__Exercise description__.
Only the lines holding "bottle" are wanted here; copy each from the listing.

__Study material__.
══════════════════════════════

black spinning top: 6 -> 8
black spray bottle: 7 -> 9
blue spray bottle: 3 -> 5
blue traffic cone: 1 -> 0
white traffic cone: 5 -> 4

══════════════════════════════

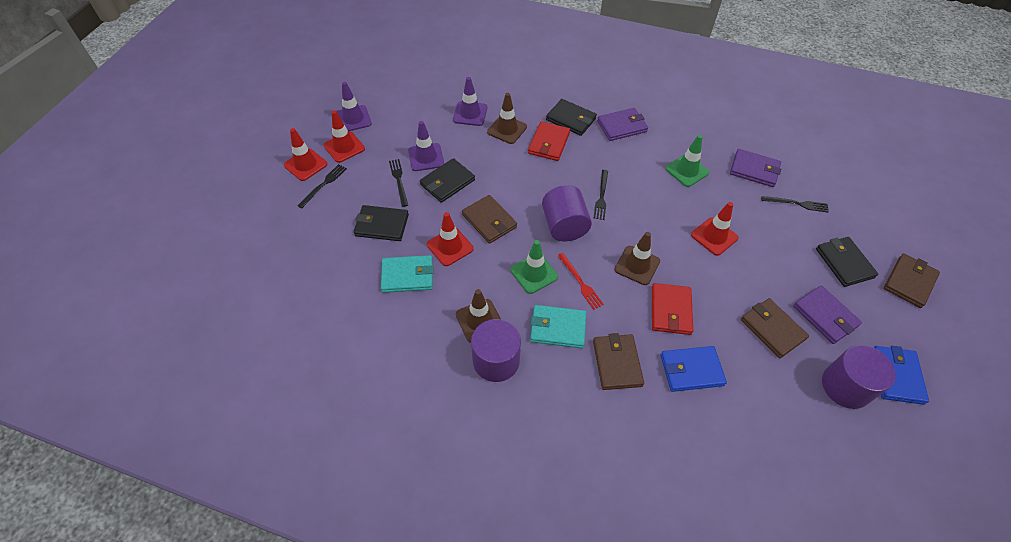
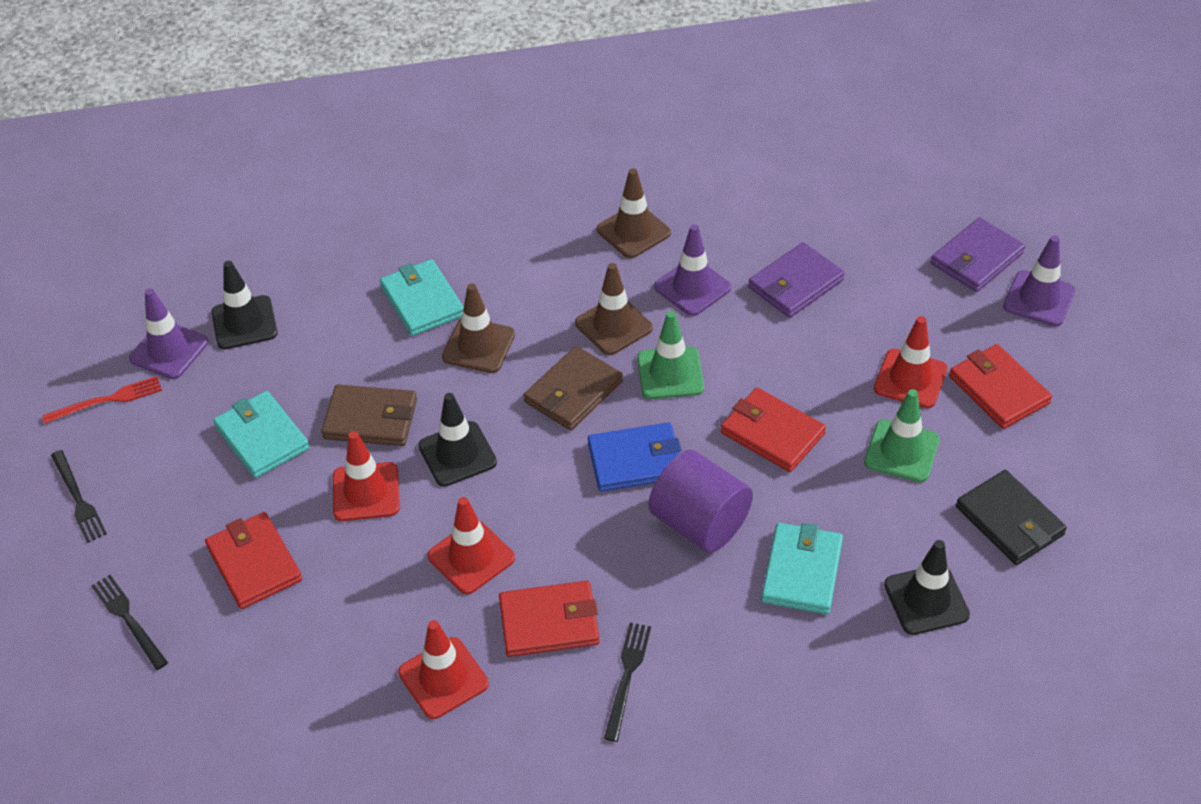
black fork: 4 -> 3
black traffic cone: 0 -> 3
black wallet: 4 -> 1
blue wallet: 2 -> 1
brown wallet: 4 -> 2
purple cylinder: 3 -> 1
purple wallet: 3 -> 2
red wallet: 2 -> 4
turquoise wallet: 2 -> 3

══════════════════════════════

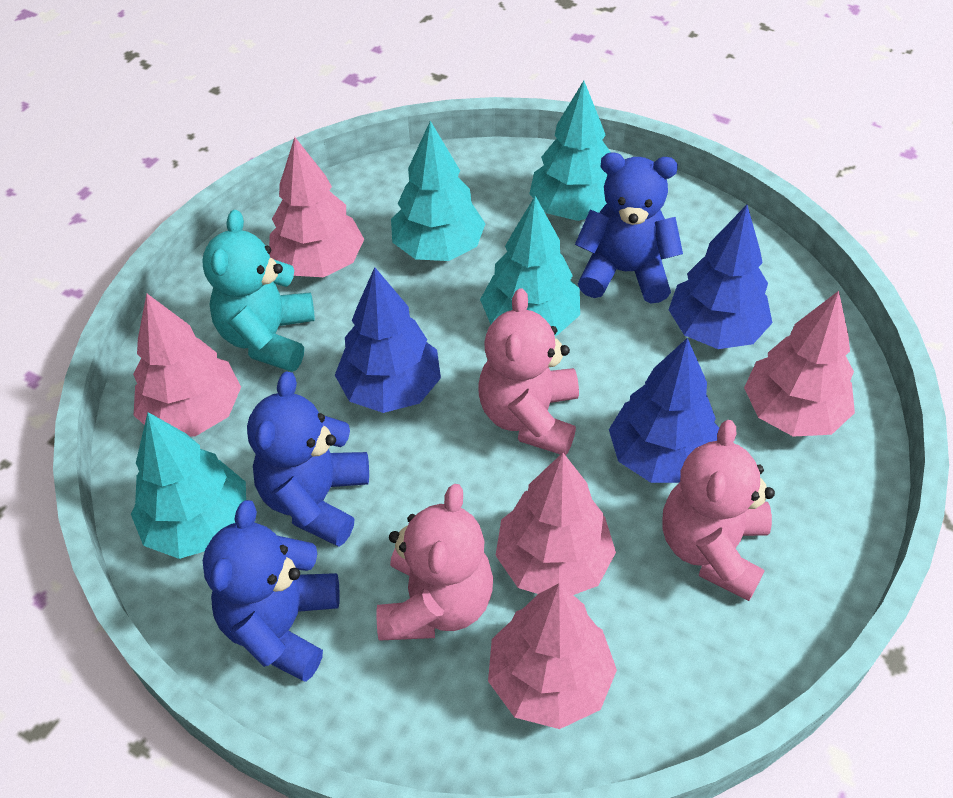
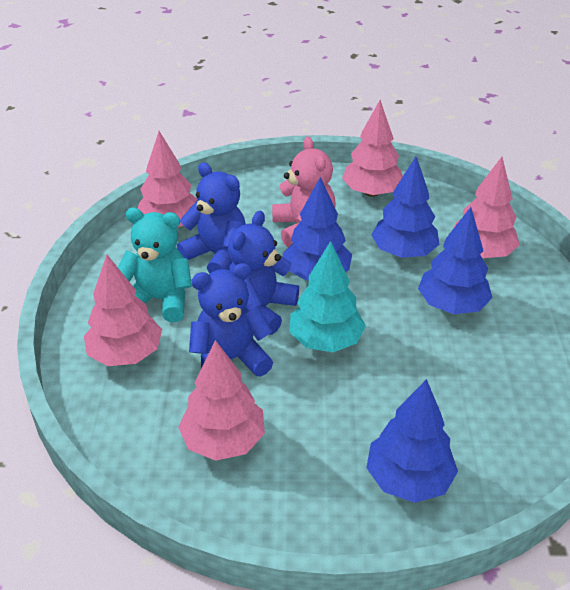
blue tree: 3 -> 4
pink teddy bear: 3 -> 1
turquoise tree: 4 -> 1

══════════════════════════════

__Output of the task__.
black spray bottle: 7 -> 9
blue spray bottle: 3 -> 5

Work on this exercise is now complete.